What you will do - From the records below, transcribe only the lines running from the one with "(336, 160) = (313, 206): red lamp -> none" through the one with "(499, 195) = (542, 229): white". Keep both of those end lines.

BEGIN Data provided

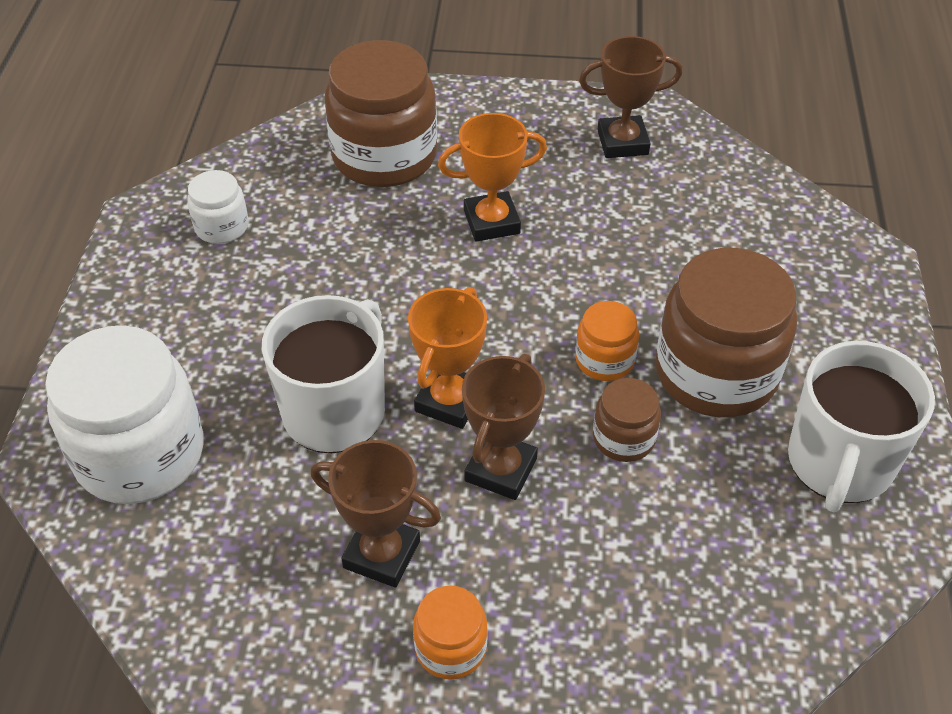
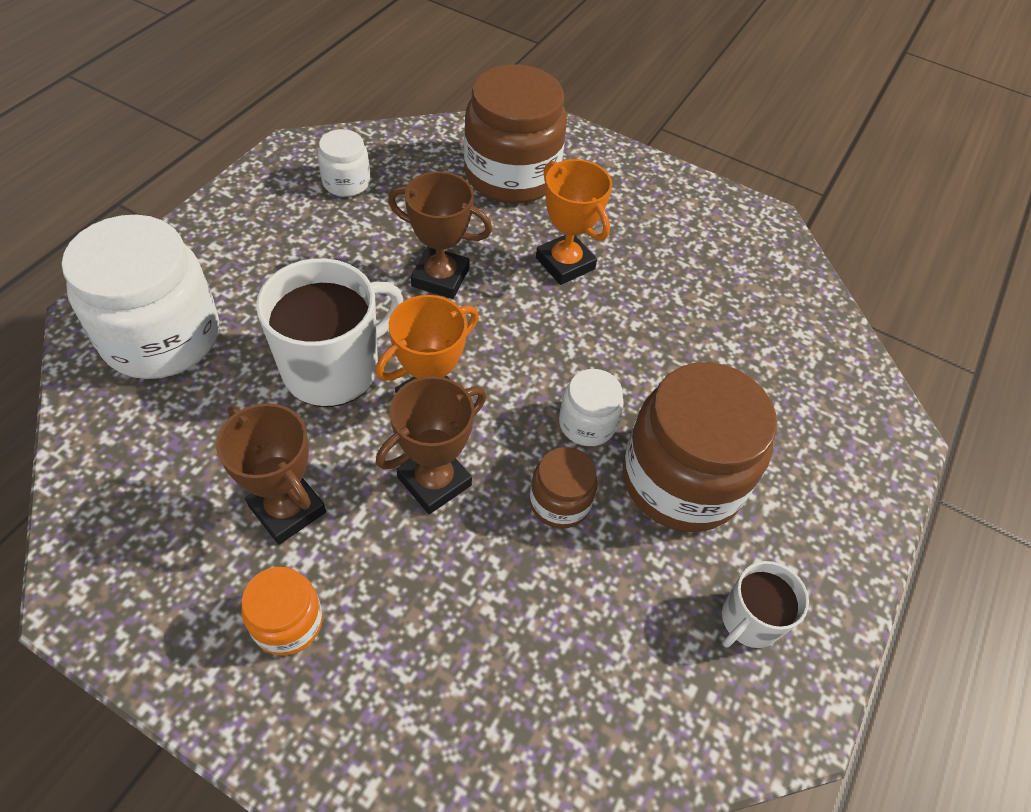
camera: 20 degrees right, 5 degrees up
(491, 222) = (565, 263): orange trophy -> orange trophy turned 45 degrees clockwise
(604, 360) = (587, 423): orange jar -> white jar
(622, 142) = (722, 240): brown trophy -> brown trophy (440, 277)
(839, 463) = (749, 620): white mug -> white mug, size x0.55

END Data provided
BEGIN Data provided

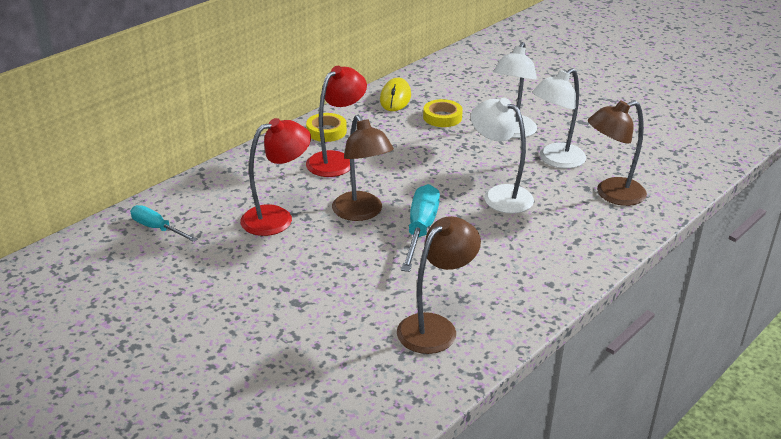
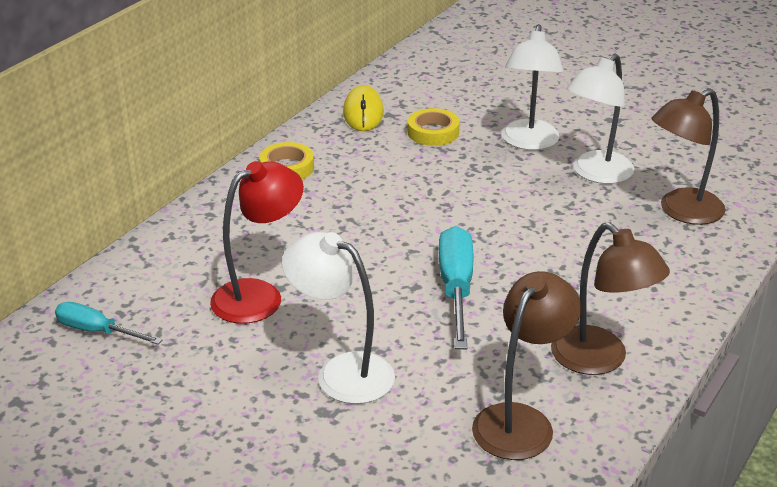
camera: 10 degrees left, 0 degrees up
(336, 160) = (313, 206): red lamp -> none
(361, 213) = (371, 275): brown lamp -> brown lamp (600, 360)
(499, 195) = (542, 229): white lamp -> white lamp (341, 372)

END Data provided

Task response -
(336, 160) = (313, 206): red lamp -> none
(361, 213) = (371, 275): brown lamp -> brown lamp (600, 360)
(499, 195) = (542, 229): white lamp -> white lamp (341, 372)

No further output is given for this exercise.